### Exercise details
Using the entries that follow, write out the line containing "pink cube [351,183,395,233]", the line containing "white robot [635,391,704,473]", and every line between them, exactly and nothing else.

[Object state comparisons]
★ ★ ★ ★ ★

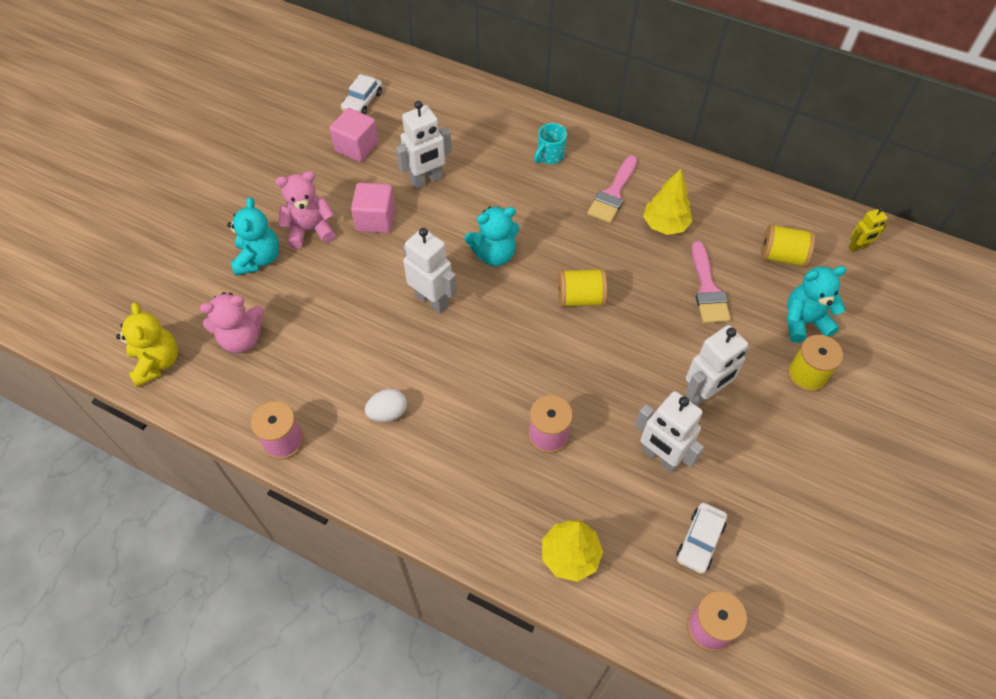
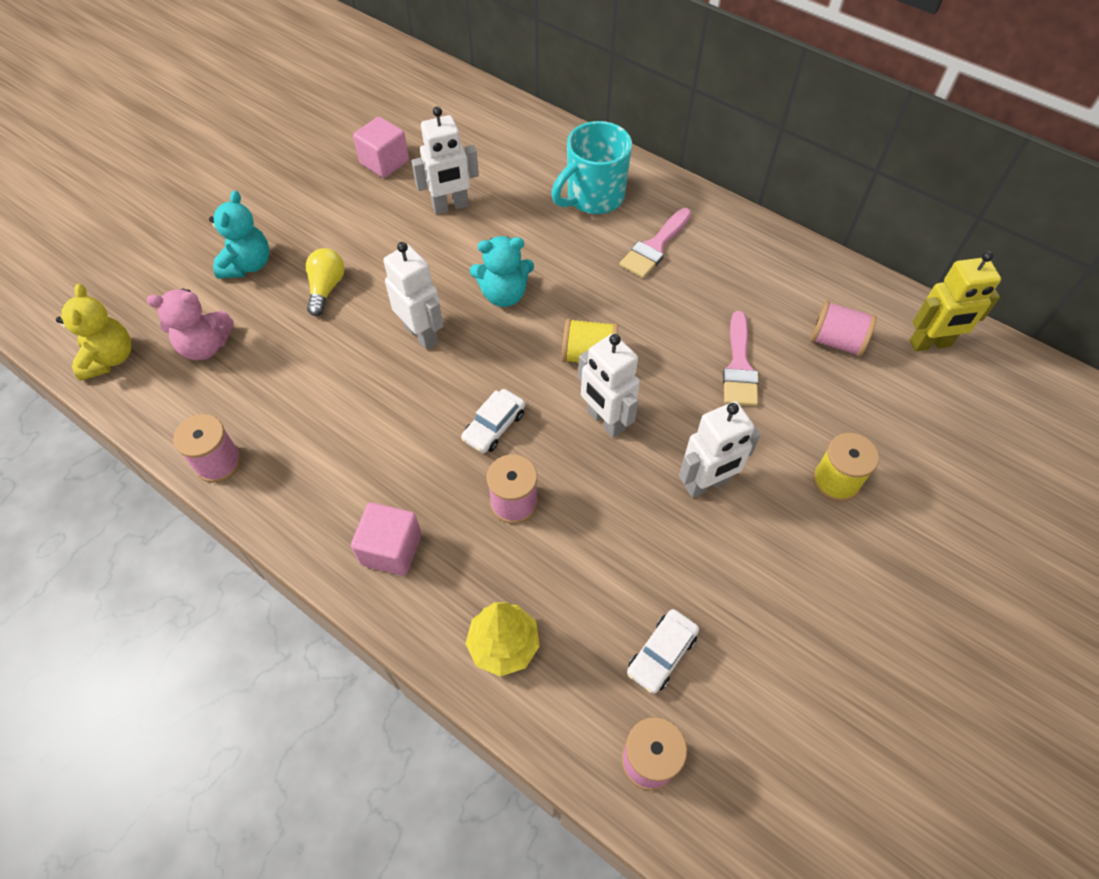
camera: 10 degrees right, 0 degrees up
pink teddy bear [275,171,336,249] -> none
white car [341,74,382,114] -> white car moved to [461,389,525,453]
pink cube [351,183,395,233] -> pink cube moved to [351,502,422,576]
white egg [365,389,407,422] -> none
turquoise mug [534,123,567,164] -> turquoise mug [551,121,632,214], size x1.91
white robot [635,391,704,473] -> white robot moved to [578,334,640,438]
yellow tree [643,169,692,235] -> none
yellow spool [761,224,815,267] -> pink spool [810,300,877,357]
turquoise teddy bear [787,266,846,343] -> none
yellow robot [848,207,887,252] -> yellow robot [910,251,1001,352], size x1.79
none -> yellow light bulb [306,248,345,316]

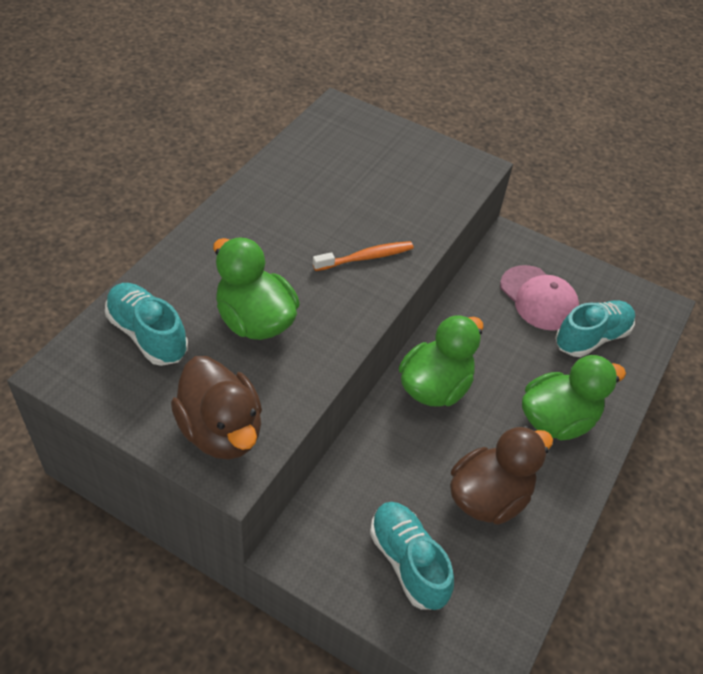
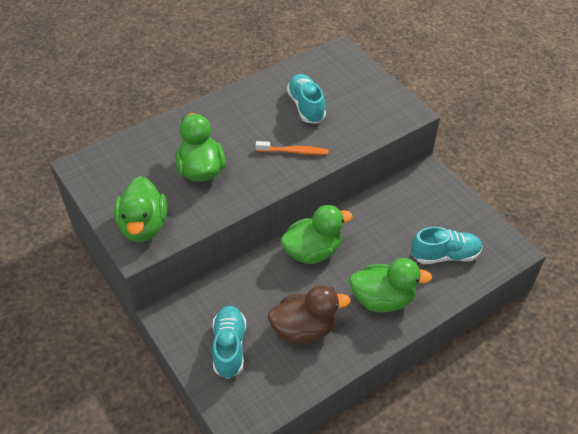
camera: 30 degrees right, 0 degrees up
turquoise shoe [105,283,188,366] -> turquoise shoe moved to [287,74,326,124]
brown duck [171,356,262,460] -> green duck [114,176,167,242]
pink cap [500,265,579,331] -> none

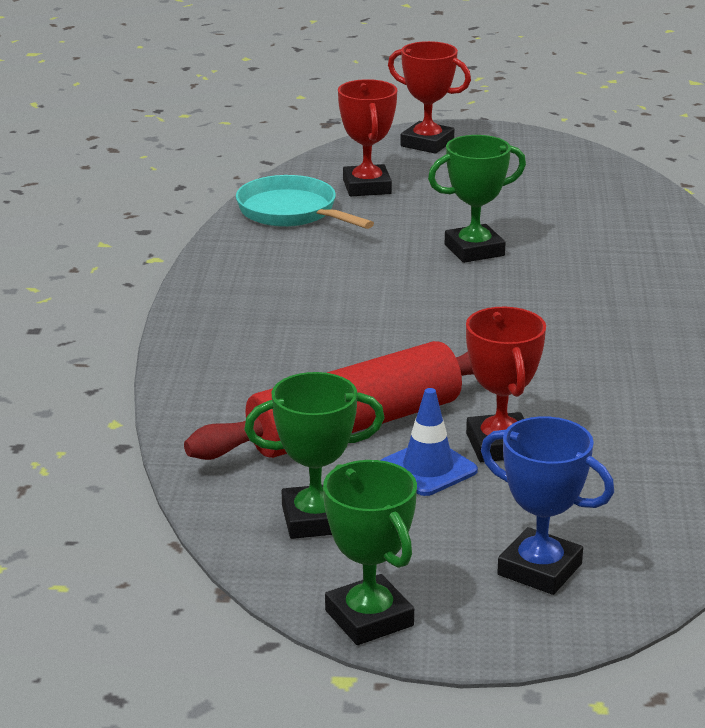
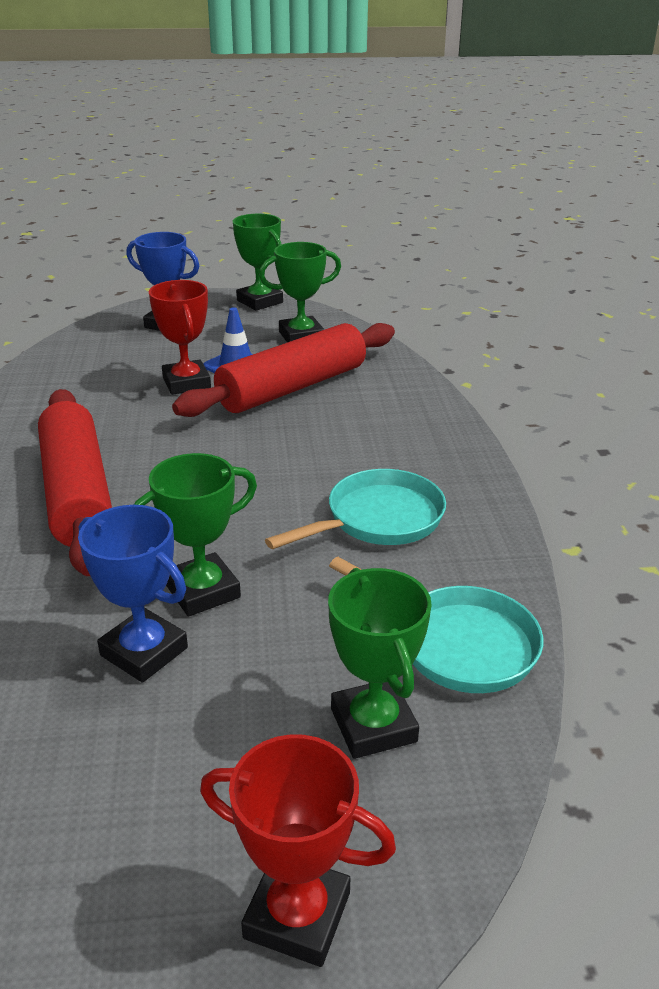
camera: 170 degrees right, 5 degrees up
red trophy [338,79,397,196] -> green trophy [328,568,431,759]
none -> red rolling pin [38,389,112,576]
none -> blue trophy [78,505,188,683]
none -> turquoise pan [265,469,446,549]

★ ★ ★ ★ ★

### Completed task
pink cube [351,183,395,233] -> pink cube moved to [351,502,422,576]
white egg [365,389,407,422] -> none
turquoise mug [534,123,567,164] -> turquoise mug [551,121,632,214], size x1.91
white robot [635,391,704,473] -> white robot moved to [578,334,640,438]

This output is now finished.